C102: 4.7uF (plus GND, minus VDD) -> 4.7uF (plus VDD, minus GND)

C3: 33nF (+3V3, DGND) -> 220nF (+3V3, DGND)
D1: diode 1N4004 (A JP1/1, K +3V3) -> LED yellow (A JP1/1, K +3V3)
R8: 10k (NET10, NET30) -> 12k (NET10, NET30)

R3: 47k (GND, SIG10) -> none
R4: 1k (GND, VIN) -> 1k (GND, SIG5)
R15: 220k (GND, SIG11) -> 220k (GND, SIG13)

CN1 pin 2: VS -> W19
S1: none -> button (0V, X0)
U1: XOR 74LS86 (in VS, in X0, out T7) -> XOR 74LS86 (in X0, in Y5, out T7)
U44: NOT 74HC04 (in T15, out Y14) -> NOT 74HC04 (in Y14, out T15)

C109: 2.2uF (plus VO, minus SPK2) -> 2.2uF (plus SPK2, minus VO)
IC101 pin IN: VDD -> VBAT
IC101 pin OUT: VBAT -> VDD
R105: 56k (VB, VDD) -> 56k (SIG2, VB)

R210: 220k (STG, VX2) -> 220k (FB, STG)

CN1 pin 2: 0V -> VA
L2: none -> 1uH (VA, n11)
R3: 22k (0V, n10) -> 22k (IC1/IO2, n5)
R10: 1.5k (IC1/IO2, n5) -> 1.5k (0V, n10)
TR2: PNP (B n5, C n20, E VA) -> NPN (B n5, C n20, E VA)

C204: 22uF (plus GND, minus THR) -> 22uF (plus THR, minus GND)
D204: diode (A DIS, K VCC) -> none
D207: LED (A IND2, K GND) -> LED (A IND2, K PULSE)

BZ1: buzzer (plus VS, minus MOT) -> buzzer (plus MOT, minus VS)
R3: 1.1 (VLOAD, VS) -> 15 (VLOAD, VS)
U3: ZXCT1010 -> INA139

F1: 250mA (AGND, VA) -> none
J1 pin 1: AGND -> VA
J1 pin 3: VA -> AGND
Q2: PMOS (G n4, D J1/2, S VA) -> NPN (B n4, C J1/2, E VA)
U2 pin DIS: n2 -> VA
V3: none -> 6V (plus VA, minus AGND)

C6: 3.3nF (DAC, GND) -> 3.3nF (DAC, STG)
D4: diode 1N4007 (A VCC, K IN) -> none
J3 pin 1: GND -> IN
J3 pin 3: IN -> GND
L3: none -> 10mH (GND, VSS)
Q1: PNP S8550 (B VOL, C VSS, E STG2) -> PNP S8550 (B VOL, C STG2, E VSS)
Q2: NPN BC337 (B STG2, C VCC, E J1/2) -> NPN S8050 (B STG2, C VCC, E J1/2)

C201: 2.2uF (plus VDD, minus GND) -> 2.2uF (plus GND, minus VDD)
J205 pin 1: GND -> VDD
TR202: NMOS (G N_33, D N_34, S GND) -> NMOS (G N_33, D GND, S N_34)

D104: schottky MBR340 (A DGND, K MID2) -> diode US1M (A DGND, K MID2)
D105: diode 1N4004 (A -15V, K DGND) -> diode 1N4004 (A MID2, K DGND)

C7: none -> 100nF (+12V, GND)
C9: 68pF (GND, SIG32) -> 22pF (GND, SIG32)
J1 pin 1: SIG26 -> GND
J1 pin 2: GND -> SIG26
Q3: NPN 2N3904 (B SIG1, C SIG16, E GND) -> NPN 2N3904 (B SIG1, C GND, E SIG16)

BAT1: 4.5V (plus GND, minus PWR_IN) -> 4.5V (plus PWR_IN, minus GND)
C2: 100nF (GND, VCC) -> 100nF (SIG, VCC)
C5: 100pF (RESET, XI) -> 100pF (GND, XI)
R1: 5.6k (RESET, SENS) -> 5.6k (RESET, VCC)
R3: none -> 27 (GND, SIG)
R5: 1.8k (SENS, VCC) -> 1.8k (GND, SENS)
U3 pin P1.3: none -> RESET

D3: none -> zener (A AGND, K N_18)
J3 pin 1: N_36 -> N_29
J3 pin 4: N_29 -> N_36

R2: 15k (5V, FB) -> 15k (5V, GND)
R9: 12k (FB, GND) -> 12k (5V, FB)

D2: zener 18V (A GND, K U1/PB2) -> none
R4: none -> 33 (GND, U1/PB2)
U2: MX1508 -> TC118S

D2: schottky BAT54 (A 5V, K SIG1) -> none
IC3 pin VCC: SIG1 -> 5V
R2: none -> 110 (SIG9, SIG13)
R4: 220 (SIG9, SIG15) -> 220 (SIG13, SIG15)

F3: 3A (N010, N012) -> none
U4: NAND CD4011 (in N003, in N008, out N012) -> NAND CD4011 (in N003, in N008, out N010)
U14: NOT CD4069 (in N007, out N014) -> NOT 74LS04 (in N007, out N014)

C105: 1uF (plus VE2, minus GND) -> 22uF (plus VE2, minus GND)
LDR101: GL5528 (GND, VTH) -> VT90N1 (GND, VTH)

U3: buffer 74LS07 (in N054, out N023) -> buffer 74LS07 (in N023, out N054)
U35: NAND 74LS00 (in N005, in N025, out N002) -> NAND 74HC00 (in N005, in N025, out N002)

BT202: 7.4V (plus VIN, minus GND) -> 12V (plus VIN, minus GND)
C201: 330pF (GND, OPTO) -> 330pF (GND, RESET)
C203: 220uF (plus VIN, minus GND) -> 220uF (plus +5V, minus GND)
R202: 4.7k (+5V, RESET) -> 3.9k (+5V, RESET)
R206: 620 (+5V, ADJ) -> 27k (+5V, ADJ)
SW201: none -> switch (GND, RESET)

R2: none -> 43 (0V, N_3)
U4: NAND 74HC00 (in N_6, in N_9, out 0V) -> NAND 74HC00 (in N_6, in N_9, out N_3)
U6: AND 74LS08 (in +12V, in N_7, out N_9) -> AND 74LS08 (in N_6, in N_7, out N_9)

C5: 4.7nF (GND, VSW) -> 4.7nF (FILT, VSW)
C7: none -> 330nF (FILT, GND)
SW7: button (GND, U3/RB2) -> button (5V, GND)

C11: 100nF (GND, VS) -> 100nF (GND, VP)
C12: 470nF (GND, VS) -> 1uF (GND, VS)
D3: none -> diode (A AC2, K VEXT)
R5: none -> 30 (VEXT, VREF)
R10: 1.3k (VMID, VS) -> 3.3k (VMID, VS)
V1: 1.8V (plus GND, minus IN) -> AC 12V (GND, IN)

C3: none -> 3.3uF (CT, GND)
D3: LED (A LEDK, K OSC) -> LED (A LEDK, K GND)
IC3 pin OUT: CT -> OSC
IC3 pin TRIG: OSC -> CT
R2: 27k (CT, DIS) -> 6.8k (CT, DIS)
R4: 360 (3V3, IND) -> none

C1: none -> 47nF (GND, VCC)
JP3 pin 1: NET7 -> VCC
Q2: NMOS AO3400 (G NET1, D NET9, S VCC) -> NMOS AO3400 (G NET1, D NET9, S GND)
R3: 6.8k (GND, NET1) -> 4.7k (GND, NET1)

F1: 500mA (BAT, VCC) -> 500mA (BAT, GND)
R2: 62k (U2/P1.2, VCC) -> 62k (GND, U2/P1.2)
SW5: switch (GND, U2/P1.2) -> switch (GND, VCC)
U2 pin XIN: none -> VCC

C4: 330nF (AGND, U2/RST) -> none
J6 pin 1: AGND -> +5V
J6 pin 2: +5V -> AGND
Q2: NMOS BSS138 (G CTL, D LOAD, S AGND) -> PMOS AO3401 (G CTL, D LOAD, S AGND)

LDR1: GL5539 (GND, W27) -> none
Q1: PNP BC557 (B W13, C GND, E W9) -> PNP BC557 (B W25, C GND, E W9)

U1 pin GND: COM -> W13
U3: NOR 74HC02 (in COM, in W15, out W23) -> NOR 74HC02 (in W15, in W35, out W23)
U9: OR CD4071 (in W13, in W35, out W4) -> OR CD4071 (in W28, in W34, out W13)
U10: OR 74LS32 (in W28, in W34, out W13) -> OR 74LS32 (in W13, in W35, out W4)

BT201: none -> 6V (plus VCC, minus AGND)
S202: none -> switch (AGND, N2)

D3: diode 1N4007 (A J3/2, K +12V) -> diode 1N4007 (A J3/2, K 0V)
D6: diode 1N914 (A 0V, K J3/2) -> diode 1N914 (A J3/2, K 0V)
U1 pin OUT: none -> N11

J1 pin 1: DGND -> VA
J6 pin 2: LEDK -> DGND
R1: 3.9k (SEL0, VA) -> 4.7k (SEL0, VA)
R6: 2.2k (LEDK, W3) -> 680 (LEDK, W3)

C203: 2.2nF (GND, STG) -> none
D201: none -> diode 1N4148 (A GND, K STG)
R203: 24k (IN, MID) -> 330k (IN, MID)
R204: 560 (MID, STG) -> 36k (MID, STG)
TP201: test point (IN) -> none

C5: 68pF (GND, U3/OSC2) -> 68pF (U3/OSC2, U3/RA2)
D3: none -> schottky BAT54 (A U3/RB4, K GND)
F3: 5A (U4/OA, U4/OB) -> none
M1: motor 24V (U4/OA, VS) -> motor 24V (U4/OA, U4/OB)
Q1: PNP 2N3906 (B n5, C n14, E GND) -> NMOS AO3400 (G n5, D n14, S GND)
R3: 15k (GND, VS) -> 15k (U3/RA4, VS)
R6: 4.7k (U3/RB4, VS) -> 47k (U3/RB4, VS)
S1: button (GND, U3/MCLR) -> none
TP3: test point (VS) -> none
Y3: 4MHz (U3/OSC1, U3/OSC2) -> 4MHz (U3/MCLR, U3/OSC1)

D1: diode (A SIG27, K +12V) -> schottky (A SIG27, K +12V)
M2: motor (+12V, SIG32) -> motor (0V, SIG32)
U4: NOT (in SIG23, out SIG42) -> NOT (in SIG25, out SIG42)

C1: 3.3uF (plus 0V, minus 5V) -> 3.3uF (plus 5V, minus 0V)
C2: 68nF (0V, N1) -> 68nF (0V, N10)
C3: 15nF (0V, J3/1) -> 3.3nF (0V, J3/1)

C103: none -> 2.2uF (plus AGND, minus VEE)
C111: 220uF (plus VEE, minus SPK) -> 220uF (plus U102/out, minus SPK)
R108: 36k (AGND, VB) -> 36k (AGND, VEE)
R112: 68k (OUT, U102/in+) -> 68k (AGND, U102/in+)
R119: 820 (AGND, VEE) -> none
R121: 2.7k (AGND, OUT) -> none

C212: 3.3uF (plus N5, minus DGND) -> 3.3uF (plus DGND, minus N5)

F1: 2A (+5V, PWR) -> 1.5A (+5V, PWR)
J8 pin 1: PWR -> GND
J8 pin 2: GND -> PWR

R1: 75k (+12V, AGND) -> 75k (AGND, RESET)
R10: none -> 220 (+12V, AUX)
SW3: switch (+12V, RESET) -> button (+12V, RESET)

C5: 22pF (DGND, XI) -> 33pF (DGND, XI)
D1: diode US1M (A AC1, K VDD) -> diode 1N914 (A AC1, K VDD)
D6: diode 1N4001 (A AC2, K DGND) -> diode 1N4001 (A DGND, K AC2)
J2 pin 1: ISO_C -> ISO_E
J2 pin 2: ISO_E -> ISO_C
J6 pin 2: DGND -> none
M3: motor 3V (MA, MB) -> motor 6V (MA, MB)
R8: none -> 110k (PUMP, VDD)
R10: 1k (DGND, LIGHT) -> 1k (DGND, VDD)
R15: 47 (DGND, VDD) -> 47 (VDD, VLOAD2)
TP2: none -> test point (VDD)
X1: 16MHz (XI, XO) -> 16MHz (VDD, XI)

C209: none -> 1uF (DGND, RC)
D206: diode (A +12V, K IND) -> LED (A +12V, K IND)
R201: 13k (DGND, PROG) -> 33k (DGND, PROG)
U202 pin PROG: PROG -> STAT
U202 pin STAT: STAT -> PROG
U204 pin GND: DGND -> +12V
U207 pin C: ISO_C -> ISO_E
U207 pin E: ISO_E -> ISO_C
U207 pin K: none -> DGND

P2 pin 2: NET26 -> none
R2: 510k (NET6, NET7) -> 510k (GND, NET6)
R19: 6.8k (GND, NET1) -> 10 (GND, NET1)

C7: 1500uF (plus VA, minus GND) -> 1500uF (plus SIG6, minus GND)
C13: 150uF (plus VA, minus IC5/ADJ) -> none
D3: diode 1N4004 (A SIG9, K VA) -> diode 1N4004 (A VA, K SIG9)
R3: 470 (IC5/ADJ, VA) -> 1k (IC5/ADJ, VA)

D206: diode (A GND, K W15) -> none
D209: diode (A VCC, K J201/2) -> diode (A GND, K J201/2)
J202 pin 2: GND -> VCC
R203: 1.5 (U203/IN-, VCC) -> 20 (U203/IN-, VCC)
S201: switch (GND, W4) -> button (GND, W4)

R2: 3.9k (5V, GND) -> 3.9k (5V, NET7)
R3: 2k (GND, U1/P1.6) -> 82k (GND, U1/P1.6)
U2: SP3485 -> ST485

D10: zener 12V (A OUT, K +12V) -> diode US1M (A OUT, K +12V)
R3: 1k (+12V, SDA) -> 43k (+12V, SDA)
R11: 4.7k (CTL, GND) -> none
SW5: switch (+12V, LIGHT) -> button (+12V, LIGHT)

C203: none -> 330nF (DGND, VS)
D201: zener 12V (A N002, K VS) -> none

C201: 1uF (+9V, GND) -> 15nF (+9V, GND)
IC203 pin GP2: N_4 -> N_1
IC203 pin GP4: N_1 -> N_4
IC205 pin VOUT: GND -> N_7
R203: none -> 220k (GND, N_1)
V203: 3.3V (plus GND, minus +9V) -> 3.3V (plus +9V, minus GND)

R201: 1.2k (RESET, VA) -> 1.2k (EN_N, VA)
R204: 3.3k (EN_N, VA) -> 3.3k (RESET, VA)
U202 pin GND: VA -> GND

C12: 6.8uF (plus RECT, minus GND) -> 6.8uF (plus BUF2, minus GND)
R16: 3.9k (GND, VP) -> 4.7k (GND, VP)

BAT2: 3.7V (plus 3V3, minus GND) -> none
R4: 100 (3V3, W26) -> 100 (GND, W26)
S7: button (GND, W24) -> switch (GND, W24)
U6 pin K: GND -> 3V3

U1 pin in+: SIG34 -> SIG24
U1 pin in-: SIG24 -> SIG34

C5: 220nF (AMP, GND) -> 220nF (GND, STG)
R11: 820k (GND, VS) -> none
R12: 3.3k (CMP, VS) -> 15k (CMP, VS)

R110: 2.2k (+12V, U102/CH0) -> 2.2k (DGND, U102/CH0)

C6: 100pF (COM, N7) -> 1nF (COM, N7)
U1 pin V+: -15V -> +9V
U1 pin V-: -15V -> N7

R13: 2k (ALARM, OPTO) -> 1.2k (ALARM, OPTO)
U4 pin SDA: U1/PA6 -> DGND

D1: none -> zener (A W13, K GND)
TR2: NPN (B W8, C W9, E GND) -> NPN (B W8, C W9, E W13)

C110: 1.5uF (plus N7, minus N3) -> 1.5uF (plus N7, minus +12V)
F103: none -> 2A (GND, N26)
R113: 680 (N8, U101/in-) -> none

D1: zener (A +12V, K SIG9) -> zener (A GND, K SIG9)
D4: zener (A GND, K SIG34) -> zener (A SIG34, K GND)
● ● ●
Work task
Search the data for the string "switch" and copy out every line where it is found.

Answer for this exercise
SW201: none -> switch (GND, RESET)
SW5: switch (GND, U2/P1.2) -> switch (GND, VCC)
S202: none -> switch (AGND, N2)
SW3: switch (+12V, RESET) -> button (+12V, RESET)
S201: switch (GND, W4) -> button (GND, W4)
SW5: switch (+12V, LIGHT) -> button (+12V, LIGHT)
S7: button (GND, W24) -> switch (GND, W24)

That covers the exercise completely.